## What is required
Return every line below as is, leaving out the pictures.

## Data section
_ _ _ _ _
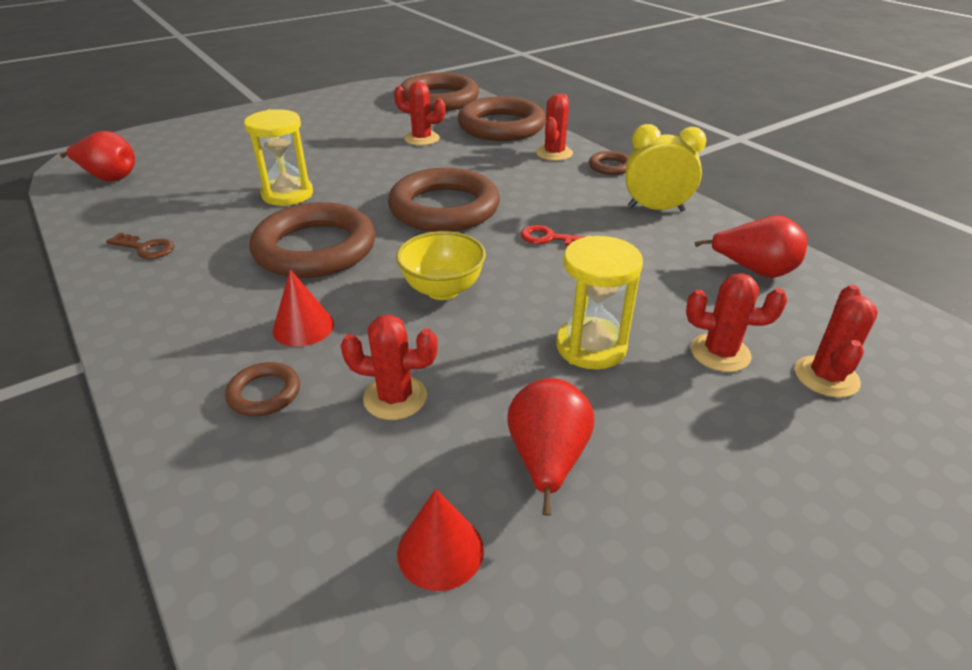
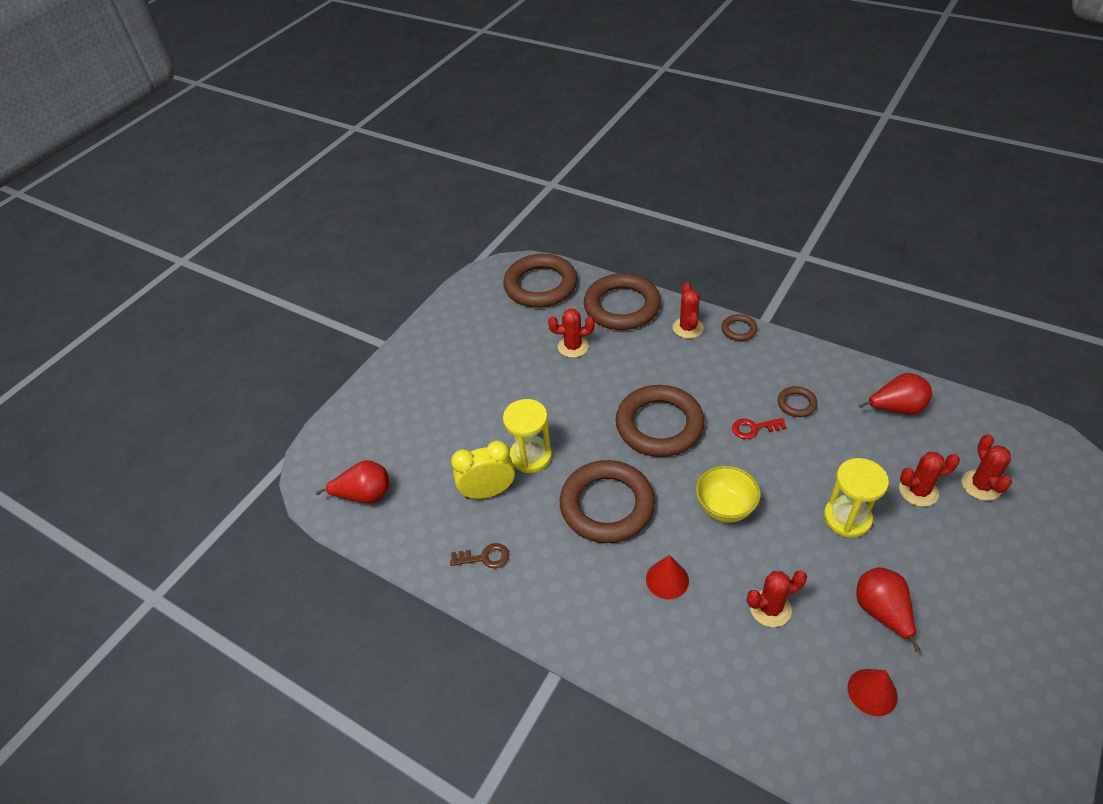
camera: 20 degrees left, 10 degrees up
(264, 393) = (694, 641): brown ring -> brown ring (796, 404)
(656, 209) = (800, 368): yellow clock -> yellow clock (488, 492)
_ _ _ _ _
## Reply to the task
camera: 20 degrees left, 10 degrees up
(264, 393) = (694, 641): brown ring -> brown ring (796, 404)
(656, 209) = (800, 368): yellow clock -> yellow clock (488, 492)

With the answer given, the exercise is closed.